**Exercise**
Count every line below that contains "none", then give that count and nothing else.

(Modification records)
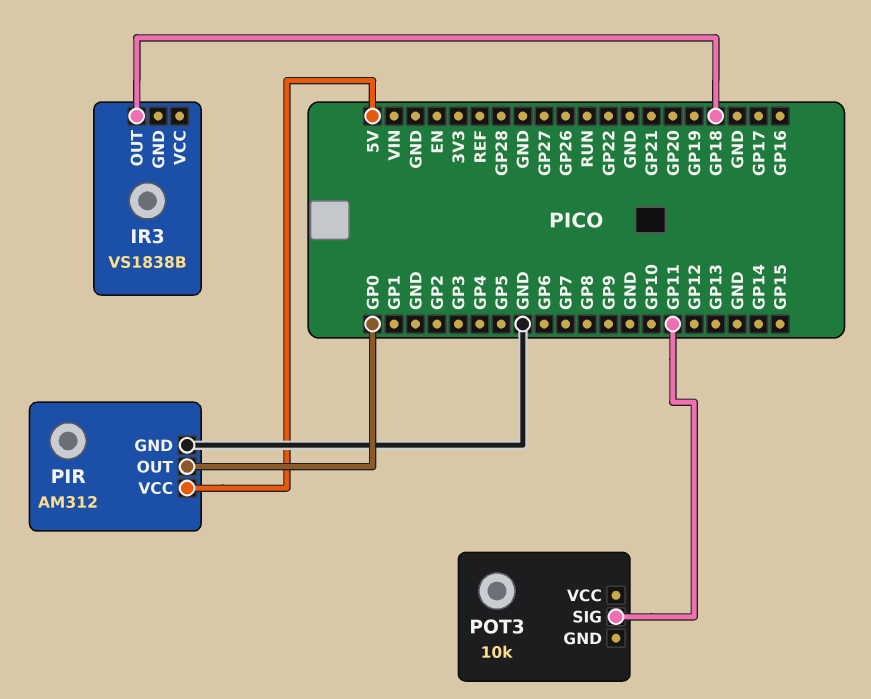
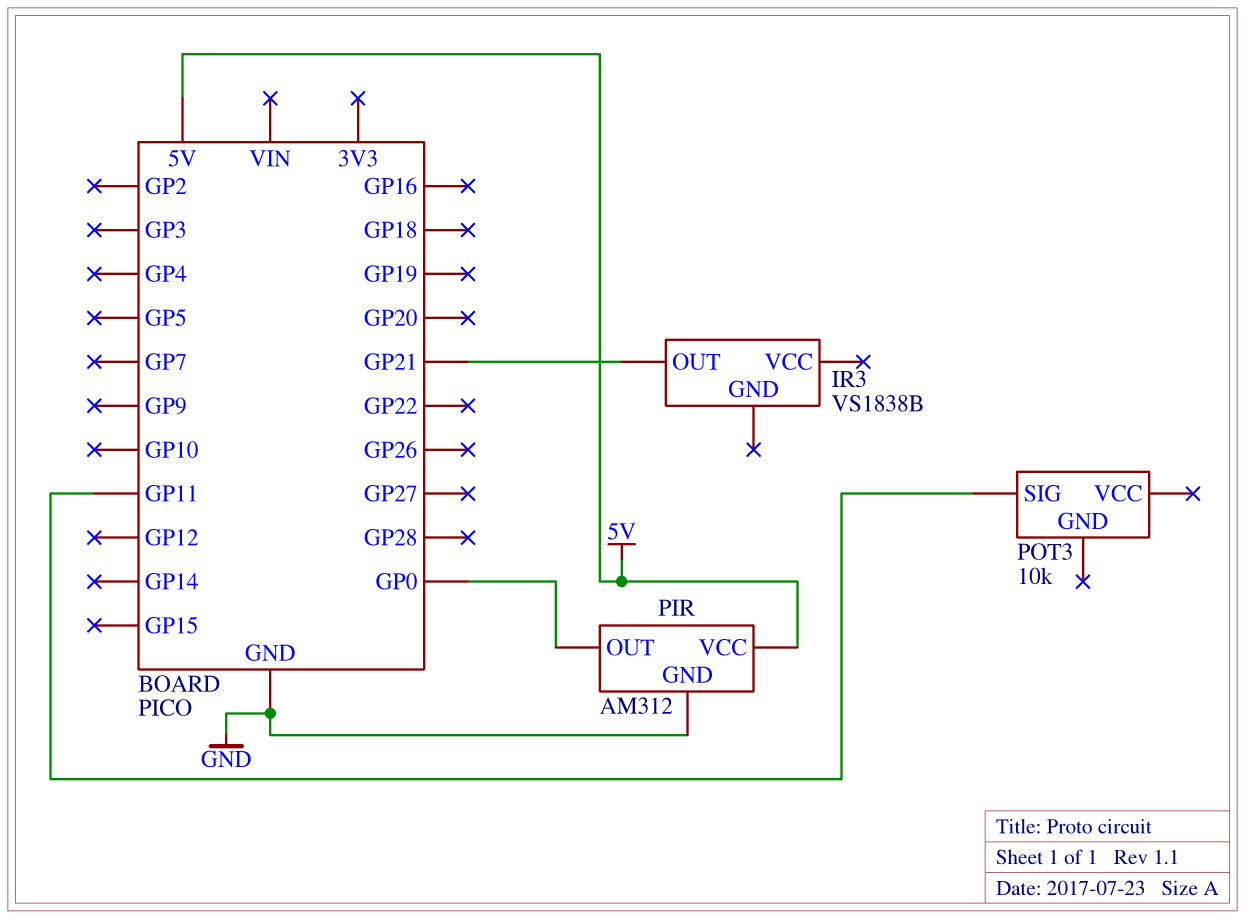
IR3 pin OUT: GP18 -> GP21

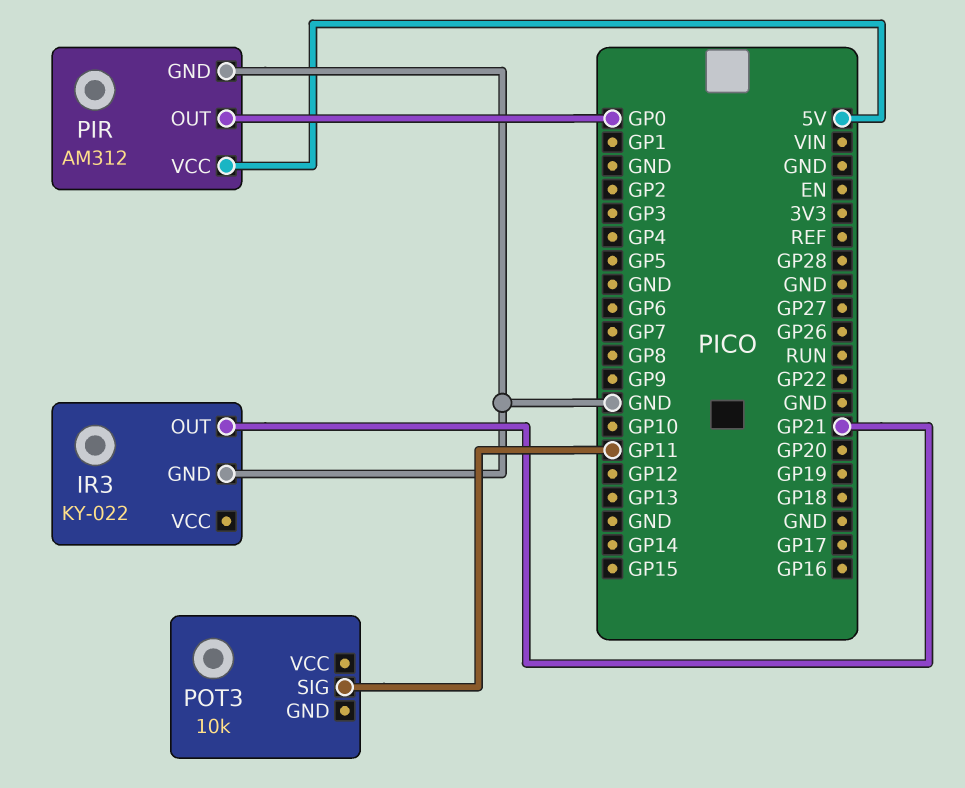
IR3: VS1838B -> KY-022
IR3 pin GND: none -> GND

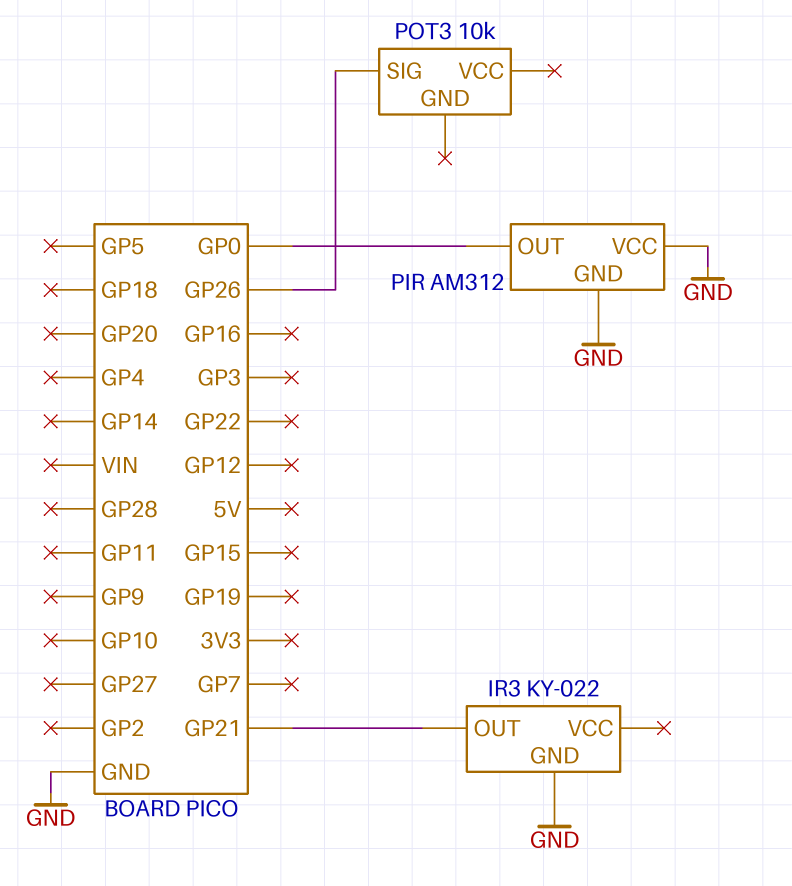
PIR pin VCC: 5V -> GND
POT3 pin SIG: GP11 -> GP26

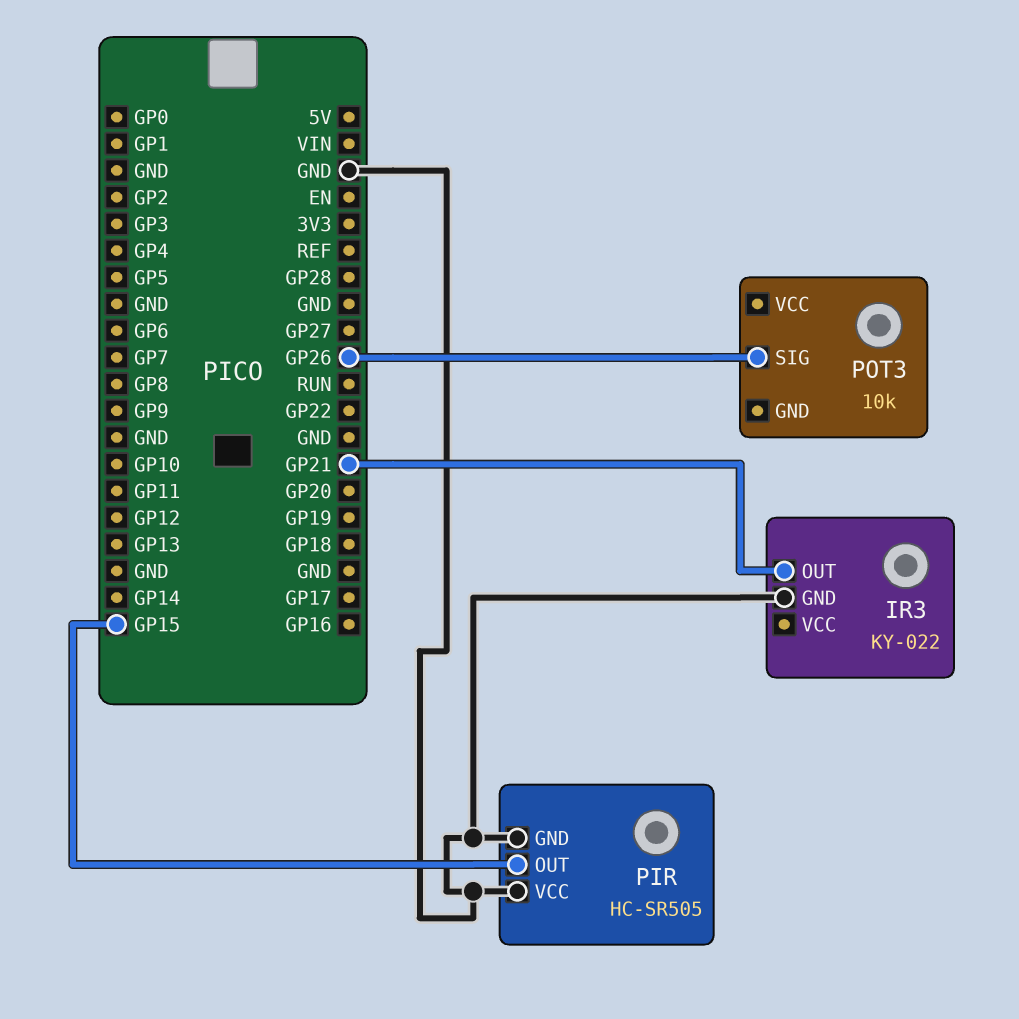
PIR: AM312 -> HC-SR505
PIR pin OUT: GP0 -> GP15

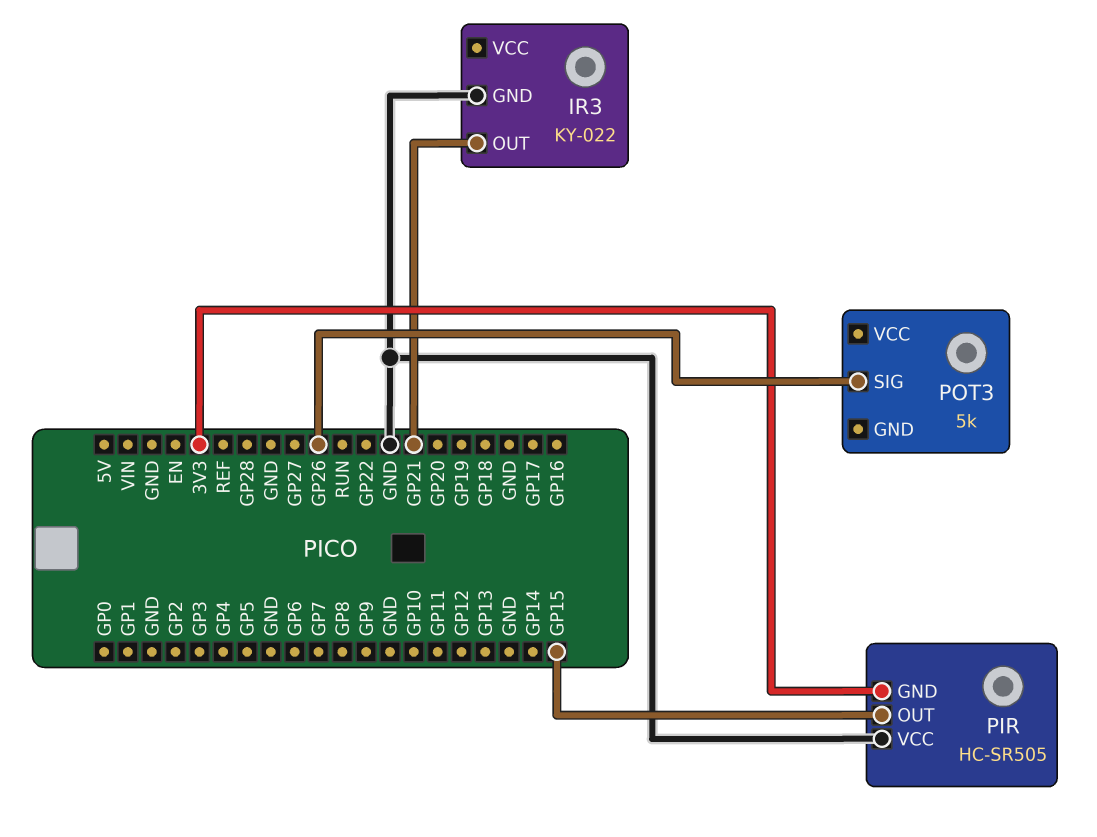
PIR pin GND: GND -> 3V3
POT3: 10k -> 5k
* * *
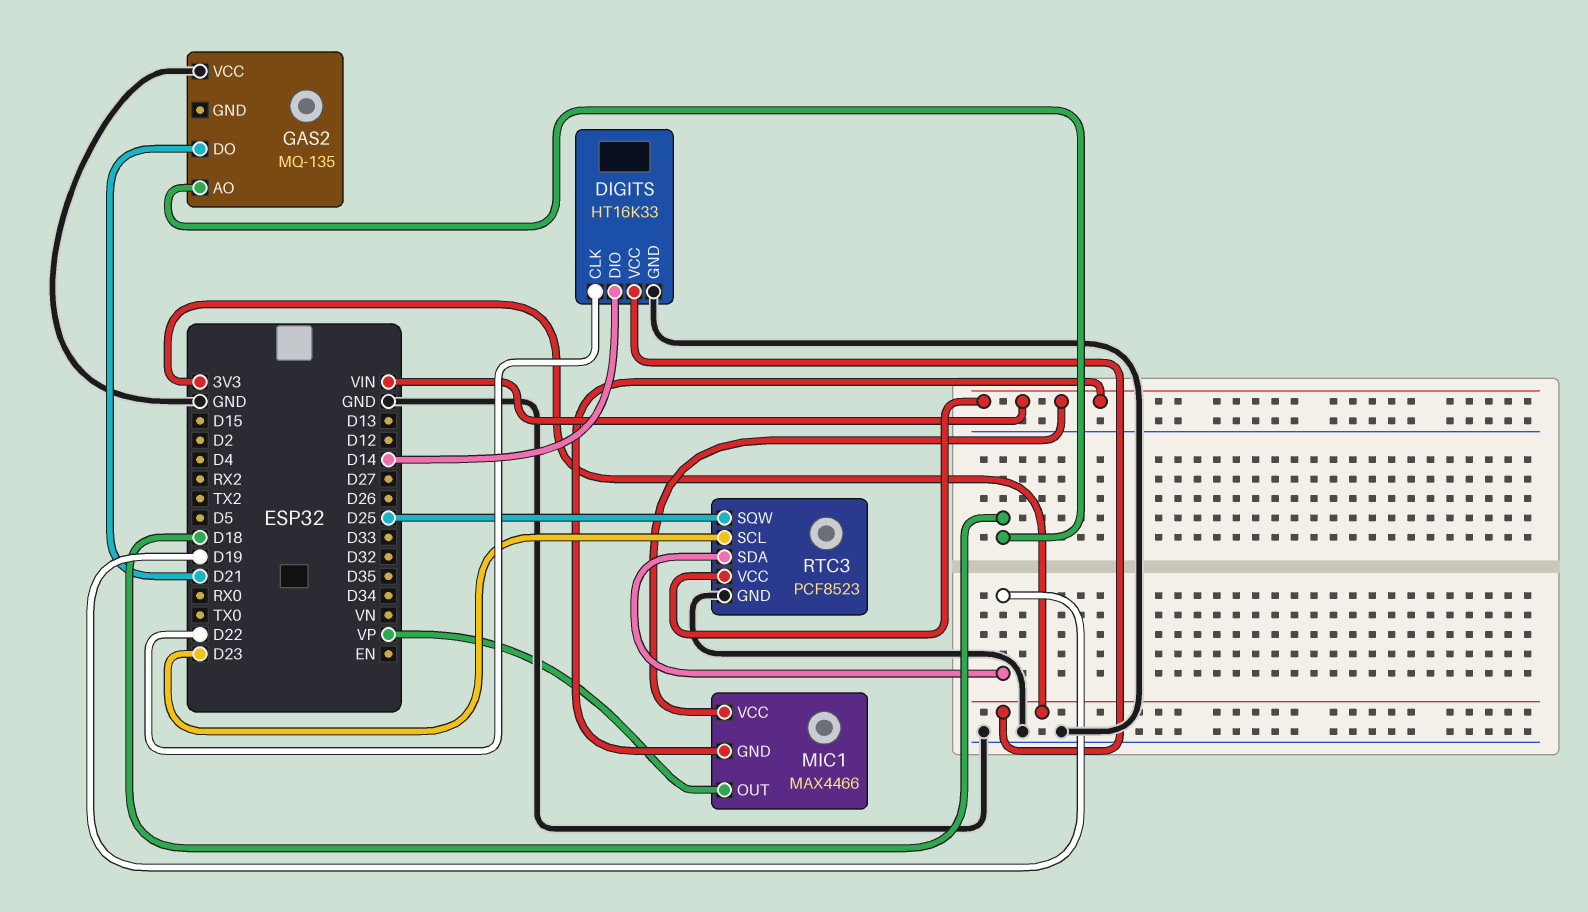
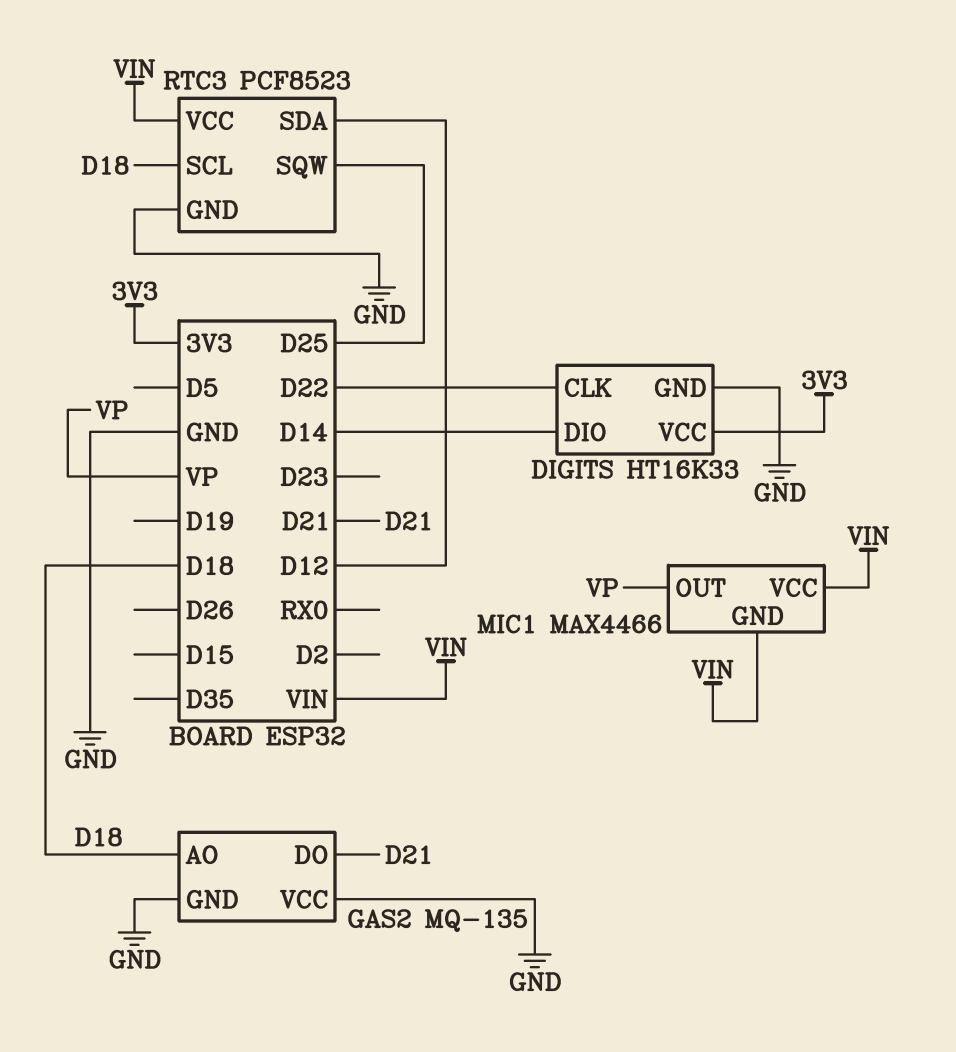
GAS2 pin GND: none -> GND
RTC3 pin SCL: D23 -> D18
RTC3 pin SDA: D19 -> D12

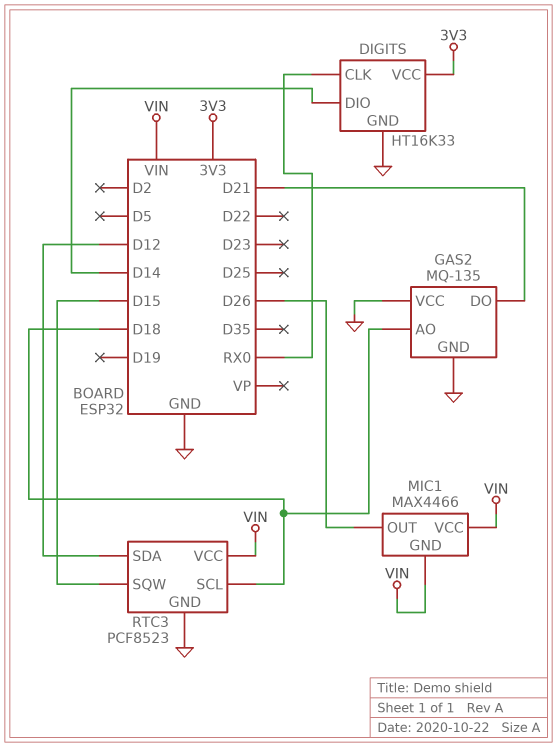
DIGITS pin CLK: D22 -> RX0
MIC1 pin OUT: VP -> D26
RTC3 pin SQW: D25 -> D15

**Response box**
2